[Opening Dataset records section]
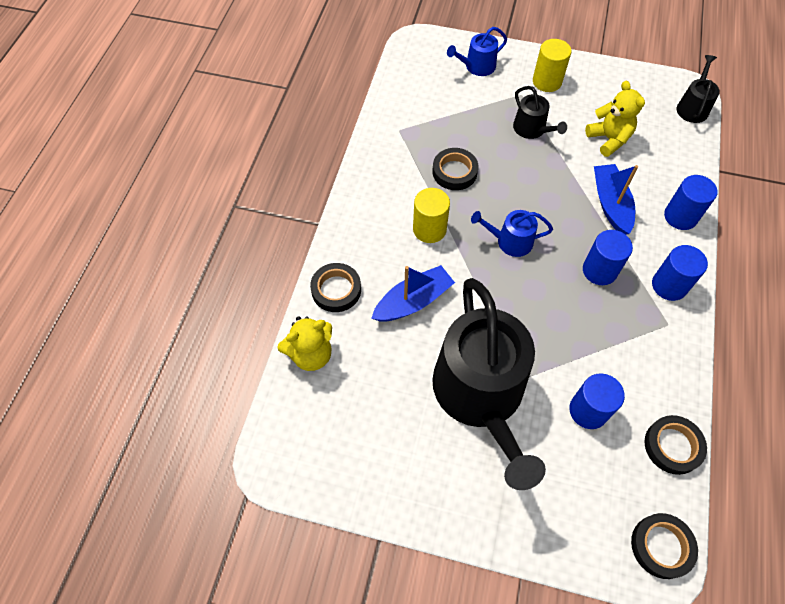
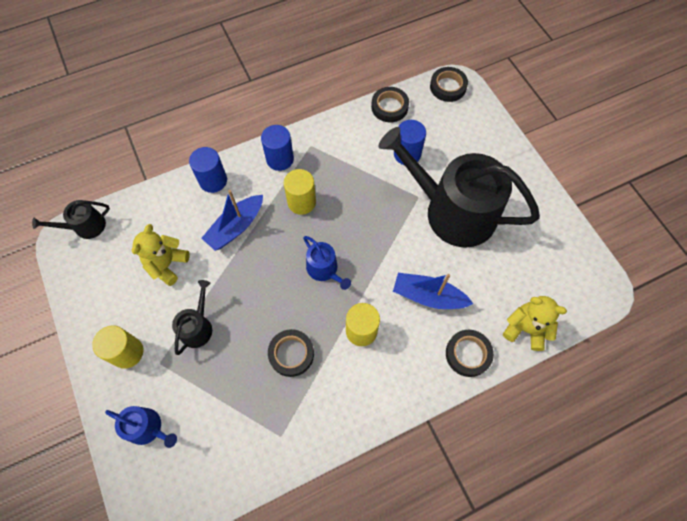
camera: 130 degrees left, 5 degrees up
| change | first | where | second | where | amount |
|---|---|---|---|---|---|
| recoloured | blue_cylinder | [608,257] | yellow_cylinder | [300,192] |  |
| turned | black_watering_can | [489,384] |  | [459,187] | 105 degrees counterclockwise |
[Closing Dataset records section]
**Brief:** Copy every line of the data exactly as written, excluding the pictures.

**Your response:**
camera: 130 degrees left, 5 degrees up
| change | first | where | second | where | amount |
|---|---|---|---|---|---|
| recoloured | blue_cylinder | [608,257] | yellow_cylinder | [300,192] |  |
| turned | black_watering_can | [489,384] |  | [459,187] | 105 degrees counterclockwise |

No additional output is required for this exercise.